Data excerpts
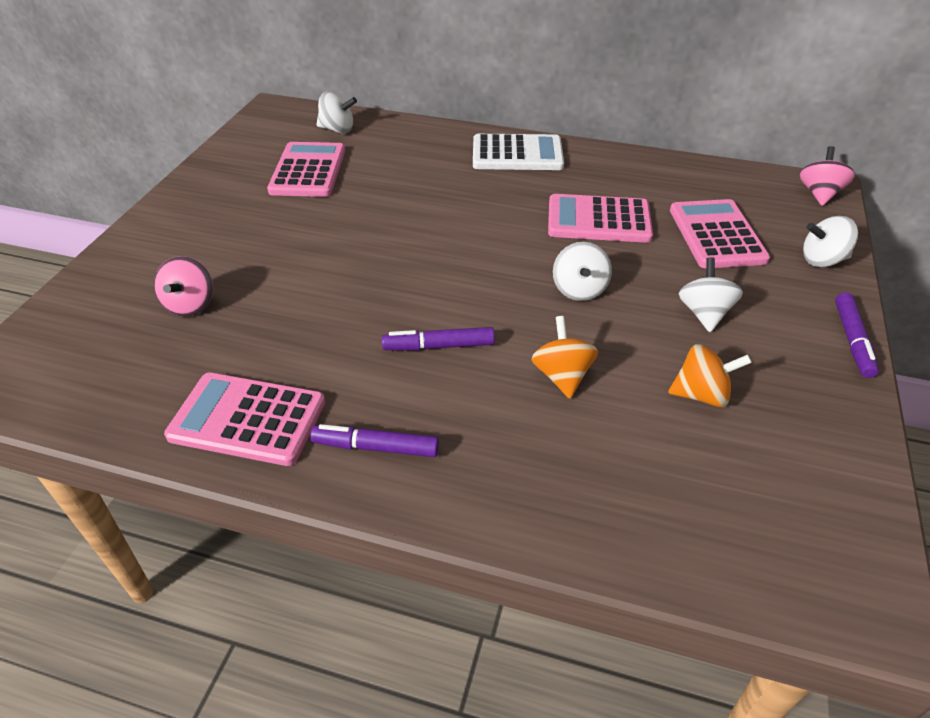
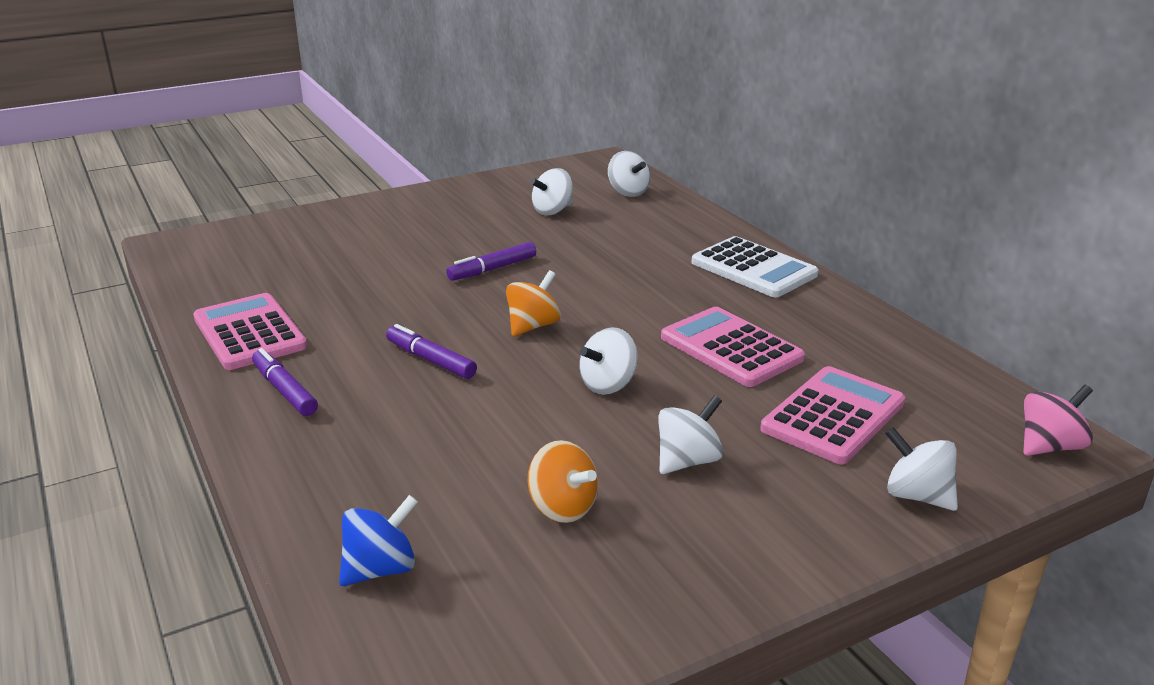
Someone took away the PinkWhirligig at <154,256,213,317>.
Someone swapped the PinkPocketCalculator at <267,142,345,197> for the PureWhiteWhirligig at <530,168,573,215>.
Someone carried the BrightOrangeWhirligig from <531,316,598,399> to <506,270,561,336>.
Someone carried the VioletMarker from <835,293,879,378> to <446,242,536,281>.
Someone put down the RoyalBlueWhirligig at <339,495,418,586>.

_TASK TO CARRY OUT_
Starting at the line that holds "Someone carried the BrightOrangeWhirligig", set down each line exactly through the last line of the records above, and no others.

_RESPONSE_
Someone carried the BrightOrangeWhirligig from <531,316,598,399> to <506,270,561,336>.
Someone carried the VioletMarker from <835,293,879,378> to <446,242,536,281>.
Someone put down the RoyalBlueWhirligig at <339,495,418,586>.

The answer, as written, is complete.